§ EXERCISE OBJECTIVE:
Starting with the first line of the data that follows, transcribe every line verbatim until the line containing "Image attached. H&E-stained" has been transcribed.

* START EXERCISE INPUT *

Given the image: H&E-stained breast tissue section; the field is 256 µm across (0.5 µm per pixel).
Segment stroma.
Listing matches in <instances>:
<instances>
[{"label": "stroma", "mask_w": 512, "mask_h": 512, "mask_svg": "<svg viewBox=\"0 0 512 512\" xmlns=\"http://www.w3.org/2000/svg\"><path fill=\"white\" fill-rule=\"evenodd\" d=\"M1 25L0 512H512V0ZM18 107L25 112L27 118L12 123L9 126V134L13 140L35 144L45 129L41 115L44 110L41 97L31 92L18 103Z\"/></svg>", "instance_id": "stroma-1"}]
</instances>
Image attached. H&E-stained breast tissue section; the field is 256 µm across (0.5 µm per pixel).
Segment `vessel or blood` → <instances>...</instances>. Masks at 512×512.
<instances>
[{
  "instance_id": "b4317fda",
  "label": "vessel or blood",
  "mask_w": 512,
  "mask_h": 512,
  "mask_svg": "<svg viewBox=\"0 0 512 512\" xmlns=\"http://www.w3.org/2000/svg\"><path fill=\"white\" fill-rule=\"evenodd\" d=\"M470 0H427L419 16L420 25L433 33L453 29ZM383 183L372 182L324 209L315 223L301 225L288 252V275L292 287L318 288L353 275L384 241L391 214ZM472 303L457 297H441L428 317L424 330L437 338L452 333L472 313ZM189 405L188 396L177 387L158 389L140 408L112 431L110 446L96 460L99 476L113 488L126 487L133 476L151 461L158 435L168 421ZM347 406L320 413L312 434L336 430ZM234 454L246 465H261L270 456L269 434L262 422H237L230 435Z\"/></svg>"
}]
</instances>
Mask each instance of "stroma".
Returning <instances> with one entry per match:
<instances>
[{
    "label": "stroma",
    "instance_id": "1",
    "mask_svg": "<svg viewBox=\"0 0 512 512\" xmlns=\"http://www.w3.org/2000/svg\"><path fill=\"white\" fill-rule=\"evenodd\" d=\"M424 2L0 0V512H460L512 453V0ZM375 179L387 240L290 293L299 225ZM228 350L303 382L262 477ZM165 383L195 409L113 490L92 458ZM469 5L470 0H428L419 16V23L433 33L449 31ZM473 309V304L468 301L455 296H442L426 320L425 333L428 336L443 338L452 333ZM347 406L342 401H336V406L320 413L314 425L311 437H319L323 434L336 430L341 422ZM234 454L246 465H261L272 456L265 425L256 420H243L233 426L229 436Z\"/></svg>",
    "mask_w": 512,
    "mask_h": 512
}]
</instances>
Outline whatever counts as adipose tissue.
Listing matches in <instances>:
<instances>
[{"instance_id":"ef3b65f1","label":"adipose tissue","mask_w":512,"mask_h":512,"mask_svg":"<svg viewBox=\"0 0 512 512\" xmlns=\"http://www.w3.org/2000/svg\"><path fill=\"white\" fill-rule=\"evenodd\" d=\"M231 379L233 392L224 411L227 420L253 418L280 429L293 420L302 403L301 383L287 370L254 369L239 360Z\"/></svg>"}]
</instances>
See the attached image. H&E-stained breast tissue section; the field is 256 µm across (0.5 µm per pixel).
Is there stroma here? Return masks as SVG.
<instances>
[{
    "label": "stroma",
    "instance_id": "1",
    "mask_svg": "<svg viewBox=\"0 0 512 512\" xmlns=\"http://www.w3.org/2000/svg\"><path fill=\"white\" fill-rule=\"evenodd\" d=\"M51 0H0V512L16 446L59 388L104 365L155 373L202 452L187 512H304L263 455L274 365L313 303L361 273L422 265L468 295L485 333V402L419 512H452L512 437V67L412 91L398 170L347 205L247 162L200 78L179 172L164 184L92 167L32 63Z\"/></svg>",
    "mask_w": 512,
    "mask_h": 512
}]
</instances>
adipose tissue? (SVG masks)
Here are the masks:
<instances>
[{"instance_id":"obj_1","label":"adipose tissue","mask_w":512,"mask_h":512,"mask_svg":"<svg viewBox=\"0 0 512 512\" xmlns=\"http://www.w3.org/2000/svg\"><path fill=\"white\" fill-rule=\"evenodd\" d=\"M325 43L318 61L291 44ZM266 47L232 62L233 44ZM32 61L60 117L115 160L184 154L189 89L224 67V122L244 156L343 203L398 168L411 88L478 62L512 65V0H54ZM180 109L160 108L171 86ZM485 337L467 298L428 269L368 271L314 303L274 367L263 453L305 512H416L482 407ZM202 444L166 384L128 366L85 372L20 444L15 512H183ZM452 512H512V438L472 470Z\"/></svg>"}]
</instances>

* END EXERCISE INPUT *

§ RESPONSE:
Given the image: H&E-stained breast tissue section; the field is 256 µm across (0.5 µm per pixel).
Segment stroma.
Listing matches in <instances>:
<instances>
[{"label": "stroma", "mask_w": 512, "mask_h": 512, "mask_svg": "<svg viewBox=\"0 0 512 512\" xmlns=\"http://www.w3.org/2000/svg\"><path fill=\"white\" fill-rule=\"evenodd\" d=\"M1 25L0 512H512V0ZM18 107L25 112L27 118L12 123L9 126V134L13 140L35 144L45 129L41 115L44 110L41 97L31 92L18 103Z\"/></svg>", "instance_id": "stroma-1"}]
</instances>
Image attached. H&E-stained breast tissue section; the field is 256 µm across (0.5 µm per pixel).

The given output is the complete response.